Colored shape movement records
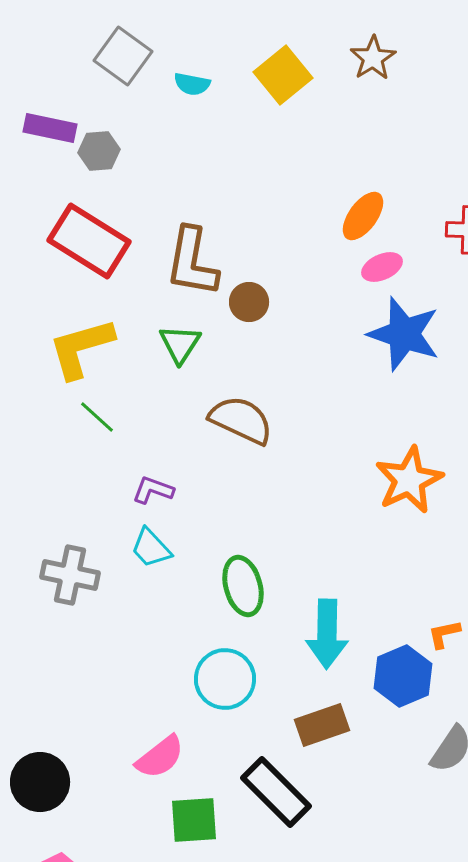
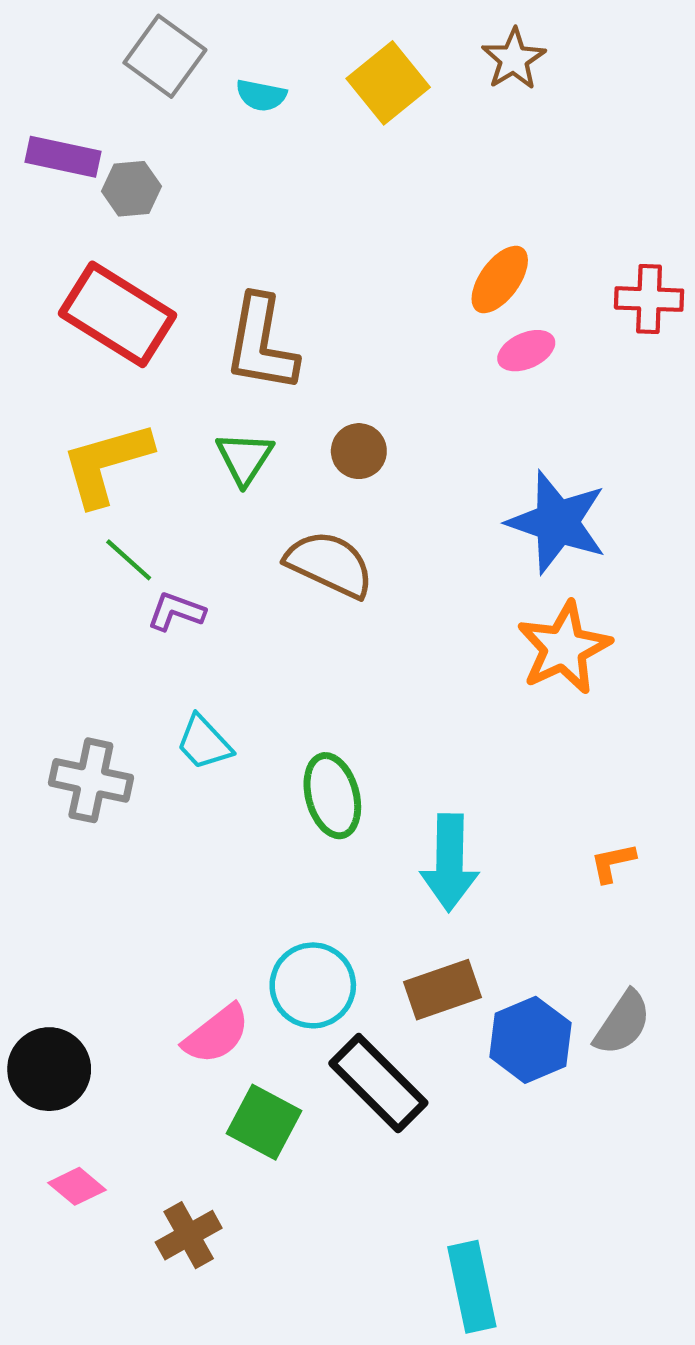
brown circle: (249, 302) -> (359, 451), moved
blue star: (404, 334) -> (557, 522), moved
purple L-shape: (153, 490) -> (176, 612), moved
blue hexagon: (403, 676) -> (530, 1040), moved
cyan circle: (225, 679) -> (313, 985), moved
green square: (194, 820) -> (264, 1122), turned 32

TASK TO COMPLETE -
Only the pictures are to be excluded; all other parts of the records above are to be given exactly.

ANSWER TO THIS TASK -
brown circle: (249, 302) -> (359, 451), moved
blue star: (404, 334) -> (557, 522), moved
purple L-shape: (153, 490) -> (176, 612), moved
blue hexagon: (403, 676) -> (530, 1040), moved
cyan circle: (225, 679) -> (313, 985), moved
green square: (194, 820) -> (264, 1122), turned 32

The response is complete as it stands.